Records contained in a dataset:
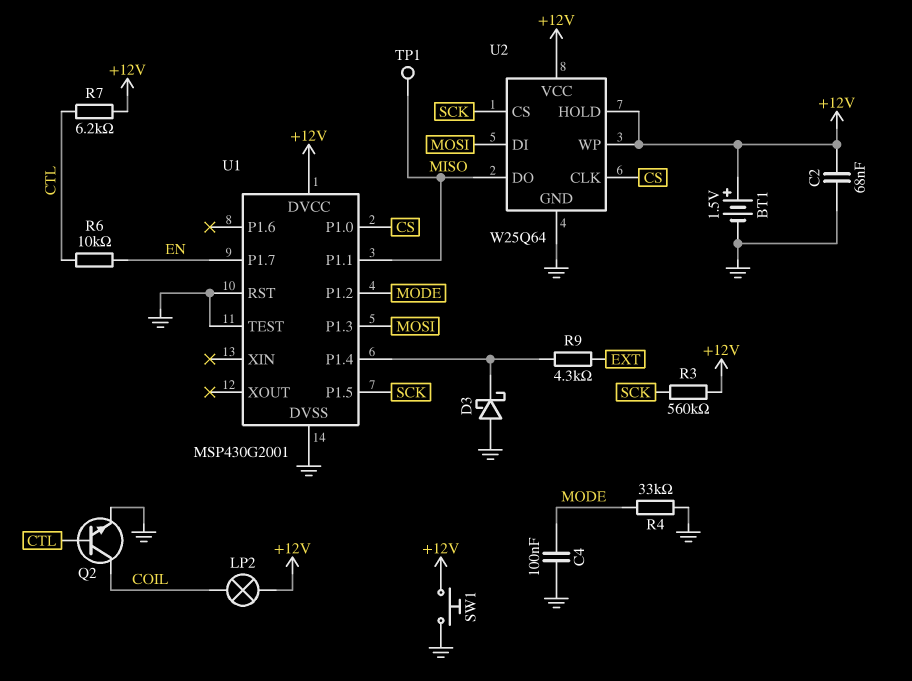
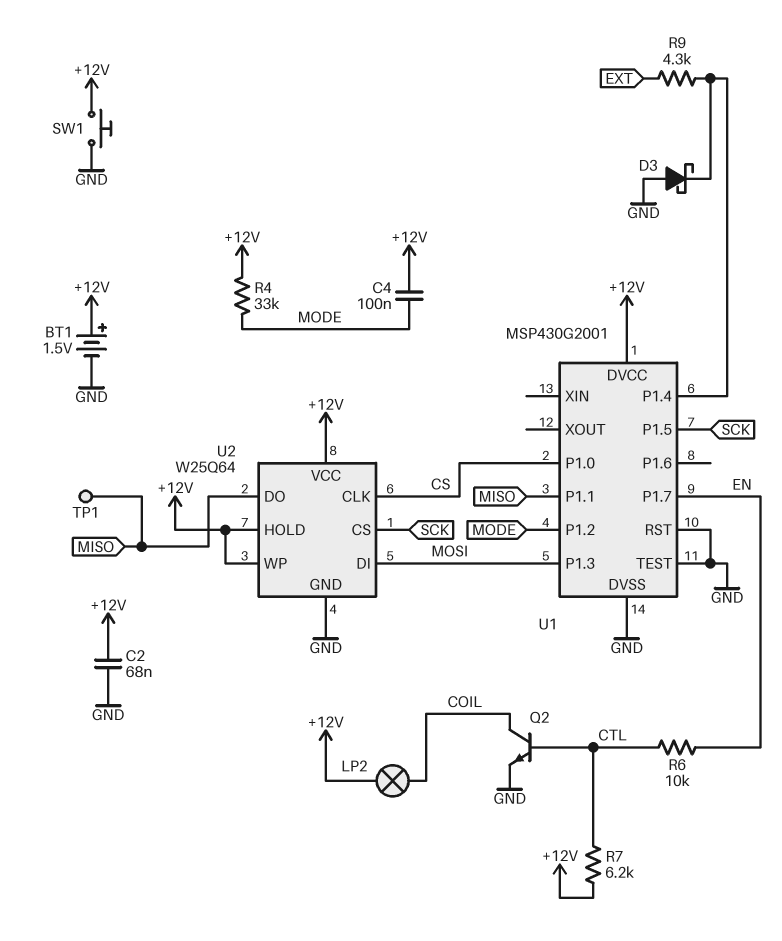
C4: 100nF (GND, MODE) -> 100nF (+12V, MODE)
R3: 560k (+12V, SCK) -> none
R4: 33k (GND, MODE) -> 33k (+12V, MODE)

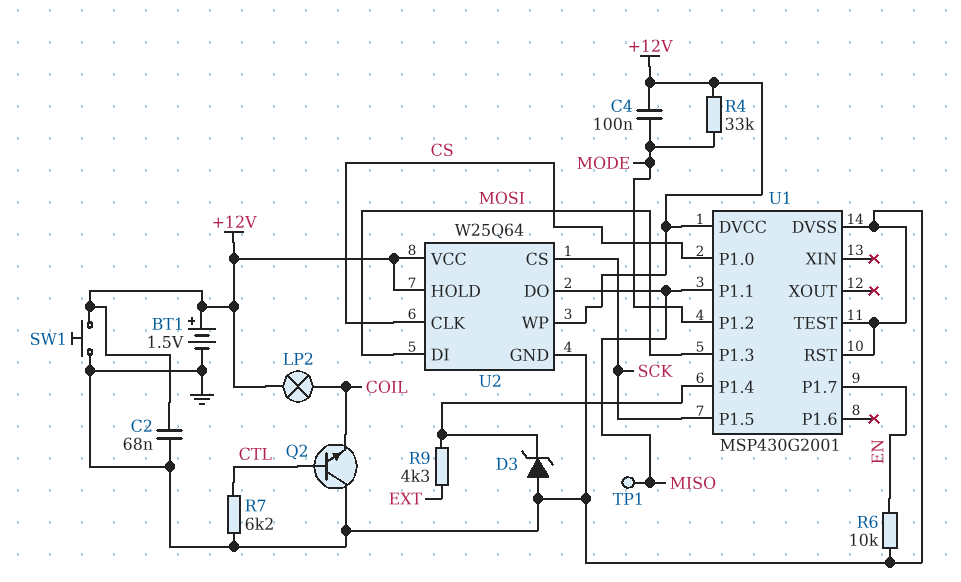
D3: schottky (A GND, K U1/P1.4) -> zener (A GND, K U1/P1.4)
Q2: NPN (B CTL, C COIL, E GND) -> NPN (B CTL, C GND, E COIL)
R6: 10k (CTL, EN) -> 10k (EN, GND)
R7: 6.2k (+12V, CTL) -> 6.2k (CTL, GND)

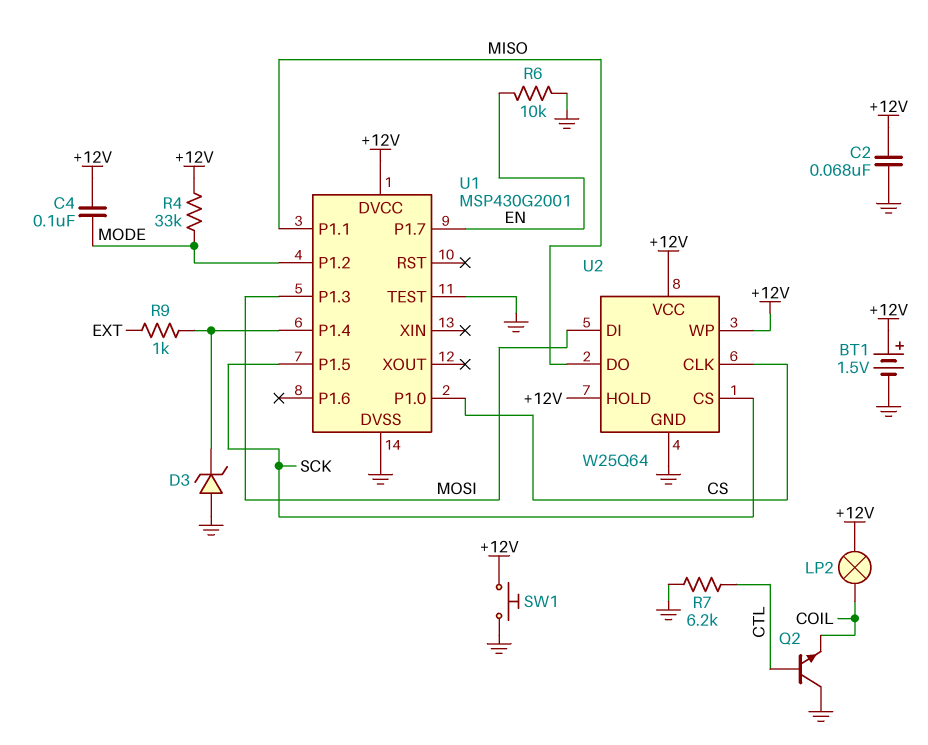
R9: 4.3k (EXT, U1/P1.4) -> 1k (EXT, U1/P1.4)
TP1: test point (MISO) -> none
U1 pin RST: GND -> none

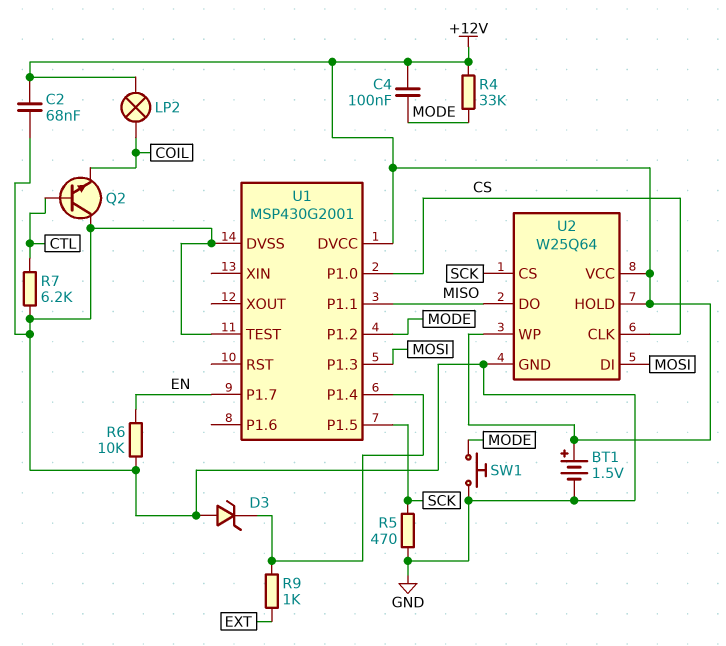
R5: none -> 470 (GND, SCK)
SW1: button (+12V, GND) -> button (GND, MODE)

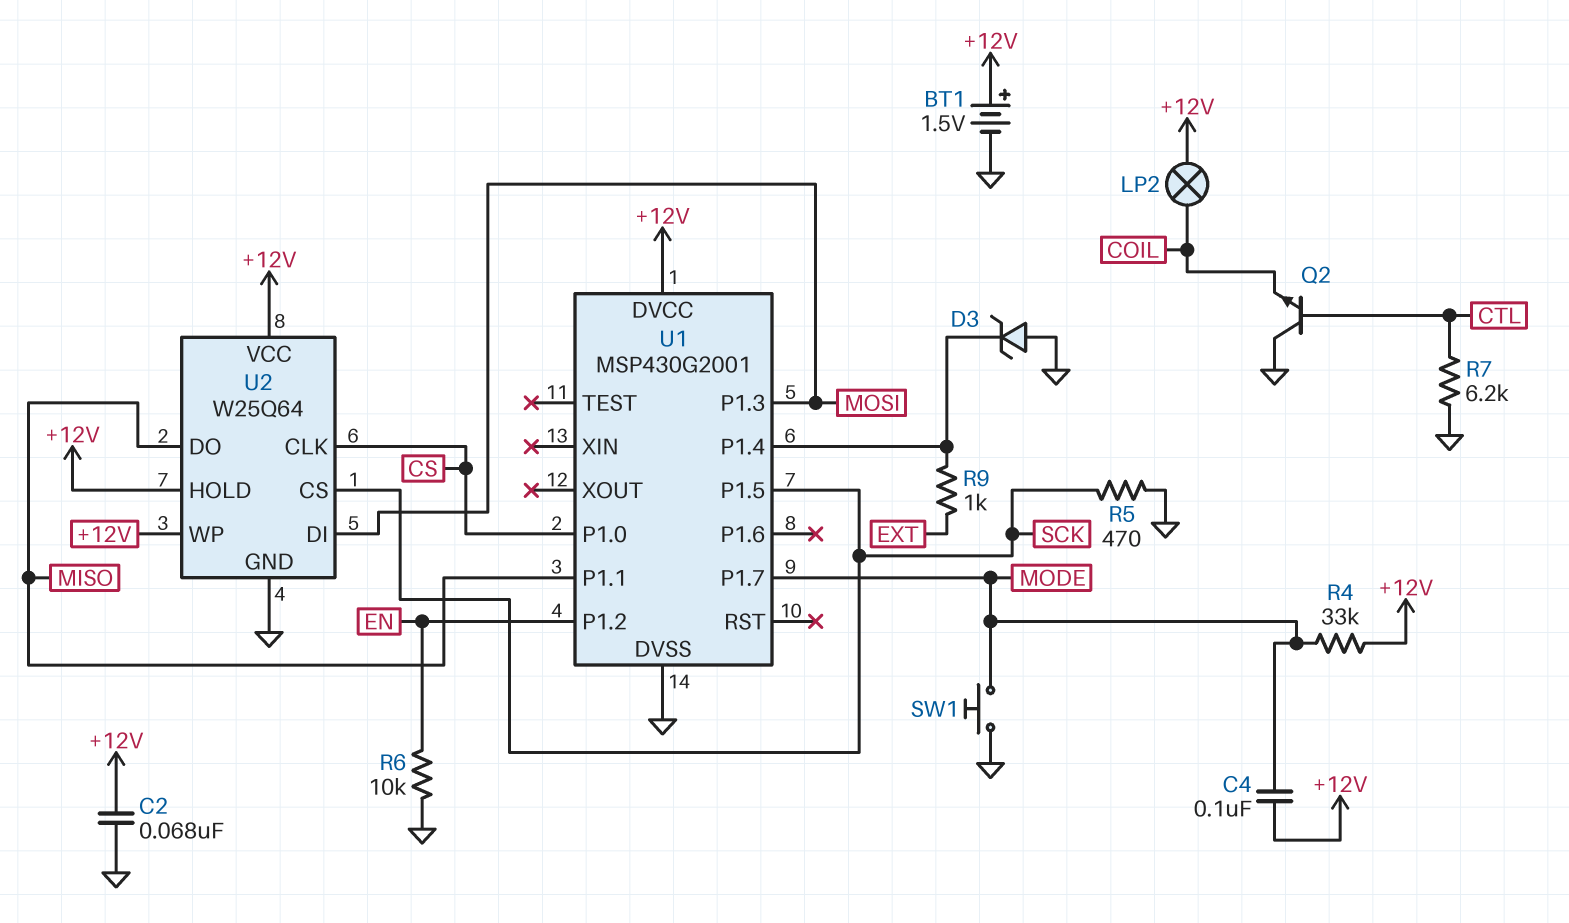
U1 pin P1.2: MODE -> EN
U1 pin P1.7: EN -> MODE
U1 pin TEST: GND -> none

● AIM OF THE TASK
Return every record above exactly as written, but drop the pictures.

● WRITTEN ANSWER
C4: 100nF (GND, MODE) -> 100nF (+12V, MODE)
R3: 560k (+12V, SCK) -> none
R4: 33k (GND, MODE) -> 33k (+12V, MODE)

D3: schottky (A GND, K U1/P1.4) -> zener (A GND, K U1/P1.4)
Q2: NPN (B CTL, C COIL, E GND) -> NPN (B CTL, C GND, E COIL)
R6: 10k (CTL, EN) -> 10k (EN, GND)
R7: 6.2k (+12V, CTL) -> 6.2k (CTL, GND)

R9: 4.3k (EXT, U1/P1.4) -> 1k (EXT, U1/P1.4)
TP1: test point (MISO) -> none
U1 pin RST: GND -> none

R5: none -> 470 (GND, SCK)
SW1: button (+12V, GND) -> button (GND, MODE)

U1 pin P1.2: MODE -> EN
U1 pin P1.7: EN -> MODE
U1 pin TEST: GND -> none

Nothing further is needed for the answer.